◆ **INSTRUCTIONS TO FOLLOW**: The answer should be an exact repeat of the stretch of material below from the line containing "DIGITS pin VCC: none -> VIN" through the line containing "AUDIO pin BUSY: B11 -> B0".

+ + + +

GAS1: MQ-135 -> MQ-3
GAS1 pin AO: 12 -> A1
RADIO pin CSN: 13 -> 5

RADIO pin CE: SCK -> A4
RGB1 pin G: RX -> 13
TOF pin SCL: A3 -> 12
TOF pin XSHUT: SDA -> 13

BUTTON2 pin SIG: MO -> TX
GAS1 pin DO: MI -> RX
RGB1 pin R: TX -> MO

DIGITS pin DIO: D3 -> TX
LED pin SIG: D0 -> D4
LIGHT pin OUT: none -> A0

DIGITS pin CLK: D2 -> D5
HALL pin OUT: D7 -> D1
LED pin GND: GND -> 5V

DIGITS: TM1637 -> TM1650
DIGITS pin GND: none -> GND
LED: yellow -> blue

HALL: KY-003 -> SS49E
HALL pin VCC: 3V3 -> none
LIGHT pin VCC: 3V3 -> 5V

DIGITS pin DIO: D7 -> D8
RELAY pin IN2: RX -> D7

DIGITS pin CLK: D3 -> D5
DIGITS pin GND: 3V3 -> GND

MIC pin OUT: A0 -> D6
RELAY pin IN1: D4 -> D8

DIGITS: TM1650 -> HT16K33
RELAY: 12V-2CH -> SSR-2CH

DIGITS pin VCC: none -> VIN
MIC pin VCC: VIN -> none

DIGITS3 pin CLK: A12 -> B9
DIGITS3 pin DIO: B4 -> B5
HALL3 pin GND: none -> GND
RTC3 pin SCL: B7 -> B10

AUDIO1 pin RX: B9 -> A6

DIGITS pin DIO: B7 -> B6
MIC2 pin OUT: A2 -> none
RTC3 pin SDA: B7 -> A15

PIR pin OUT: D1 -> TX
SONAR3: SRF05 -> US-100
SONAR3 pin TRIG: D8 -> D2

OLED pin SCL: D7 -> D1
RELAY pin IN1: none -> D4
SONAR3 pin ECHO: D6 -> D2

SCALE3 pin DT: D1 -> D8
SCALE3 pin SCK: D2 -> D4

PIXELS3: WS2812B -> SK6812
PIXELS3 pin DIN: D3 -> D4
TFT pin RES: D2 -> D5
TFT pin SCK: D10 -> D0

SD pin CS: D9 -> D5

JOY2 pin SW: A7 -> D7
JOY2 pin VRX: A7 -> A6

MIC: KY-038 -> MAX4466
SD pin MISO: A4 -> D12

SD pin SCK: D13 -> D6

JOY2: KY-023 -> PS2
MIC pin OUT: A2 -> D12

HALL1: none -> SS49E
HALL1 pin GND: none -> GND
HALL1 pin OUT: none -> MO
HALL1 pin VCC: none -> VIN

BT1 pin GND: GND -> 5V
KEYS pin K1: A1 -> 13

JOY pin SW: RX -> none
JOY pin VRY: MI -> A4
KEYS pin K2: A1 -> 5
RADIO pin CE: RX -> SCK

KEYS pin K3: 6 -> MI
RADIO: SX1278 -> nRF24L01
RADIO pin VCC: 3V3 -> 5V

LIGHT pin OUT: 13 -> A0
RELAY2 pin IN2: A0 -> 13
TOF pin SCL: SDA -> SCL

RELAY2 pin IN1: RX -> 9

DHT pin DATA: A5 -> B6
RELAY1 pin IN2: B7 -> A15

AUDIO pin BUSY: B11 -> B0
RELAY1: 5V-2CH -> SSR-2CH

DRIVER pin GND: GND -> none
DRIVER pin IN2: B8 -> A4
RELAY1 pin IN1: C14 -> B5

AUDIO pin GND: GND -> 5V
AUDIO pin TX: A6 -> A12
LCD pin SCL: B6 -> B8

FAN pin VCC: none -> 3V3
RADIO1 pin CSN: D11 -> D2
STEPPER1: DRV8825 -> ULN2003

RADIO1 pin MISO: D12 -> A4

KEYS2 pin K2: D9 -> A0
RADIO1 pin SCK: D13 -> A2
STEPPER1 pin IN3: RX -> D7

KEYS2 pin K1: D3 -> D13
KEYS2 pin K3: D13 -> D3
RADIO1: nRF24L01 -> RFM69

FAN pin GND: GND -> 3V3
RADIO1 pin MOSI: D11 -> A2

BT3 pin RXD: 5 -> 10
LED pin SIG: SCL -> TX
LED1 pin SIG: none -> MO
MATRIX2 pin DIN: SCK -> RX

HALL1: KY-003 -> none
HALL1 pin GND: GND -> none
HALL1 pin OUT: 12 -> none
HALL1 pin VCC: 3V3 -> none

+ + + +

◆ **SOLUTION FOR THIS TASK**:
DIGITS pin VCC: none -> VIN
MIC pin VCC: VIN -> none

DIGITS3 pin CLK: A12 -> B9
DIGITS3 pin DIO: B4 -> B5
HALL3 pin GND: none -> GND
RTC3 pin SCL: B7 -> B10

AUDIO1 pin RX: B9 -> A6

DIGITS pin DIO: B7 -> B6
MIC2 pin OUT: A2 -> none
RTC3 pin SDA: B7 -> A15

PIR pin OUT: D1 -> TX
SONAR3: SRF05 -> US-100
SONAR3 pin TRIG: D8 -> D2

OLED pin SCL: D7 -> D1
RELAY pin IN1: none -> D4
SONAR3 pin ECHO: D6 -> D2

SCALE3 pin DT: D1 -> D8
SCALE3 pin SCK: D2 -> D4

PIXELS3: WS2812B -> SK6812
PIXELS3 pin DIN: D3 -> D4
TFT pin RES: D2 -> D5
TFT pin SCK: D10 -> D0

SD pin CS: D9 -> D5

JOY2 pin SW: A7 -> D7
JOY2 pin VRX: A7 -> A6

MIC: KY-038 -> MAX4466
SD pin MISO: A4 -> D12

SD pin SCK: D13 -> D6

JOY2: KY-023 -> PS2
MIC pin OUT: A2 -> D12

HALL1: none -> SS49E
HALL1 pin GND: none -> GND
HALL1 pin OUT: none -> MO
HALL1 pin VCC: none -> VIN

BT1 pin GND: GND -> 5V
KEYS pin K1: A1 -> 13

JOY pin SW: RX -> none
JOY pin VRY: MI -> A4
KEYS pin K2: A1 -> 5
RADIO pin CE: RX -> SCK

KEYS pin K3: 6 -> MI
RADIO: SX1278 -> nRF24L01
RADIO pin VCC: 3V3 -> 5V

LIGHT pin OUT: 13 -> A0
RELAY2 pin IN2: A0 -> 13
TOF pin SCL: SDA -> SCL

RELAY2 pin IN1: RX -> 9

DHT pin DATA: A5 -> B6
RELAY1 pin IN2: B7 -> A15

AUDIO pin BUSY: B11 -> B0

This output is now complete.